_Activity_: Please reproduce the records exactly, leaving out any pictures.

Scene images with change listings
-------
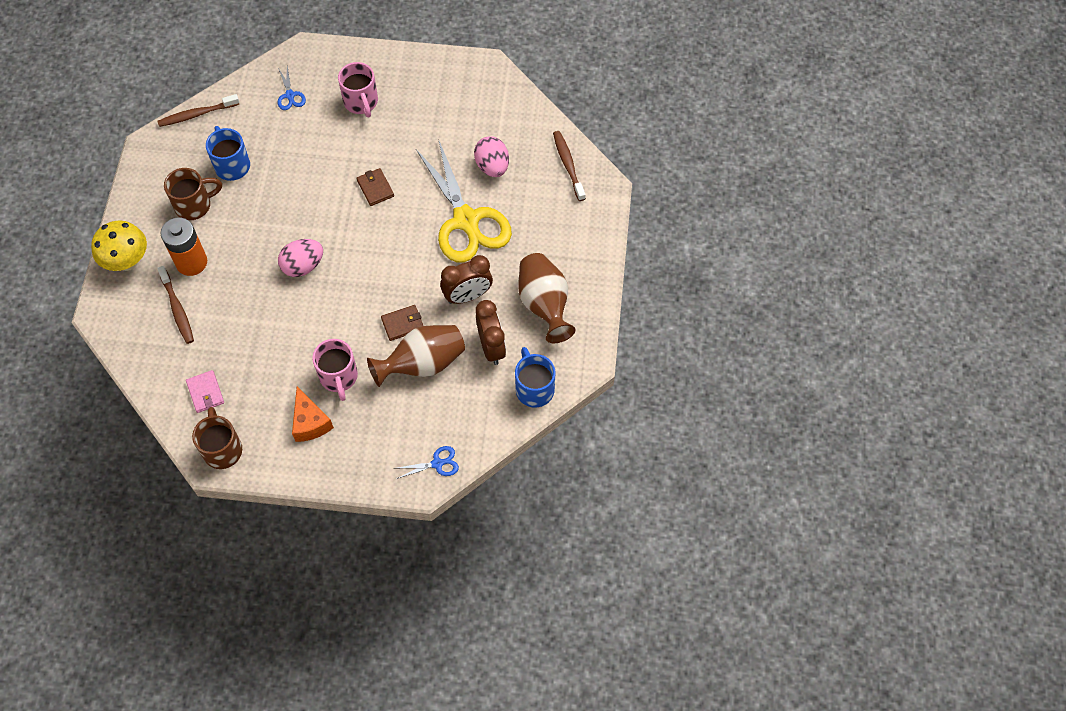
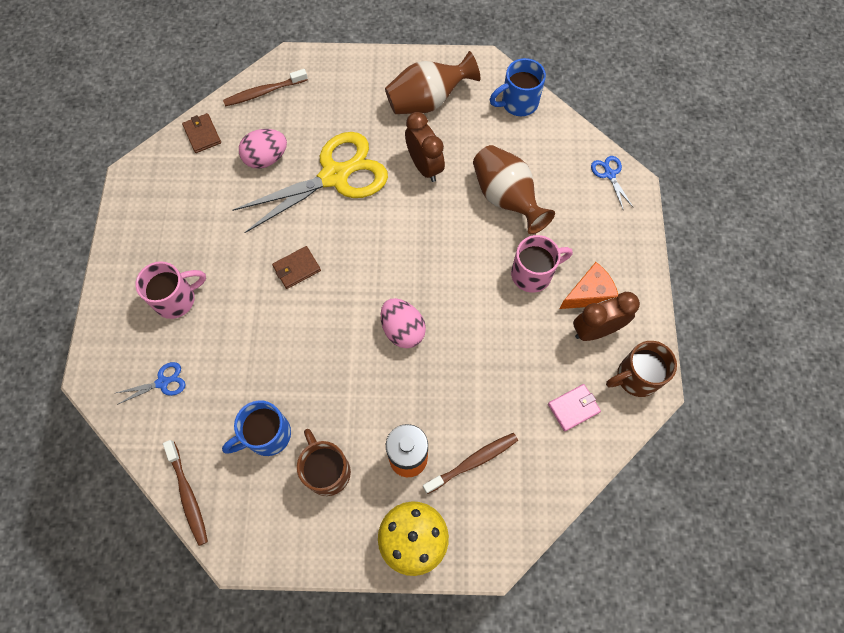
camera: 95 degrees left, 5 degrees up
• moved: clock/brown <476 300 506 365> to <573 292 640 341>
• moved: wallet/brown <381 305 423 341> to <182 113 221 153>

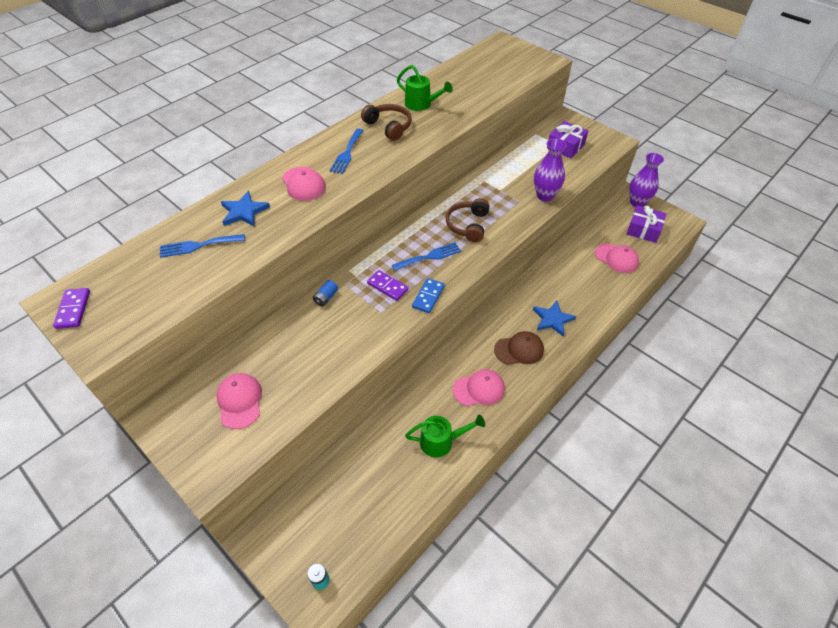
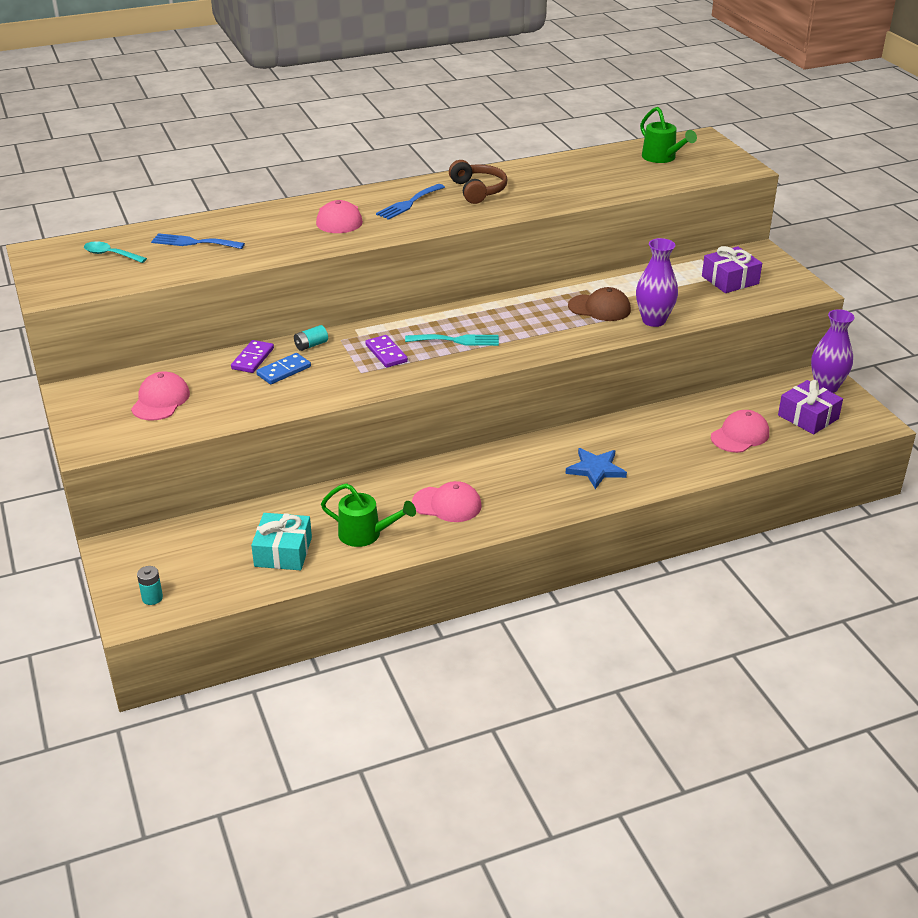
camera: 25 degrees right, 15 degrees down
• moved: watering can/green <397 65 453 111> to <640 107 697 163>
• removed: star/blue <221 191 270 227>
• removed: headphones/brown <446 198 490 242>
• recoloured: fork/blue <392 242 461 271> to fork/turquoise <405 334 499 346>
• turned: cap/pink <595 243 639 273> = <711 410 769 453> 105 degrees counterclockwise
• moved: domino/blue <412 278 445 313> to <256 353 311 384>
• recoloured: battery/blue <313 280 338 307> to battery/turquoise <294 325 328 351>
• moved: domino/purple <53 288 90 329> to <231 340 274 373>
• moved: cap/brown <494 331 544 365> to <568 287 631 321>
• added: spoon/turquoise <84 241 147 263>
• added: gift/turquoise <251 513 312 570>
-------
_Response to this task_:
camera: 95 degrees left, 5 degrees up
• moved: clock/brown <476 300 506 365> to <573 292 640 341>
• moved: wallet/brown <381 305 423 341> to <182 113 221 153>

camera: 25 degrees right, 15 degrees down
• moved: watering can/green <397 65 453 111> to <640 107 697 163>
• removed: star/blue <221 191 270 227>
• removed: headphones/brown <446 198 490 242>
• recoloured: fork/blue <392 242 461 271> to fork/turquoise <405 334 499 346>
• turned: cap/pink <595 243 639 273> = <711 410 769 453> 105 degrees counterclockwise
• moved: domino/blue <412 278 445 313> to <256 353 311 384>
• recoloured: battery/blue <313 280 338 307> to battery/turquoise <294 325 328 351>
• moved: domino/purple <53 288 90 329> to <231 340 274 373>
• moved: cap/brown <494 331 544 365> to <568 287 631 321>
• added: spoon/turquoise <84 241 147 263>
• added: gift/turquoise <251 513 312 570>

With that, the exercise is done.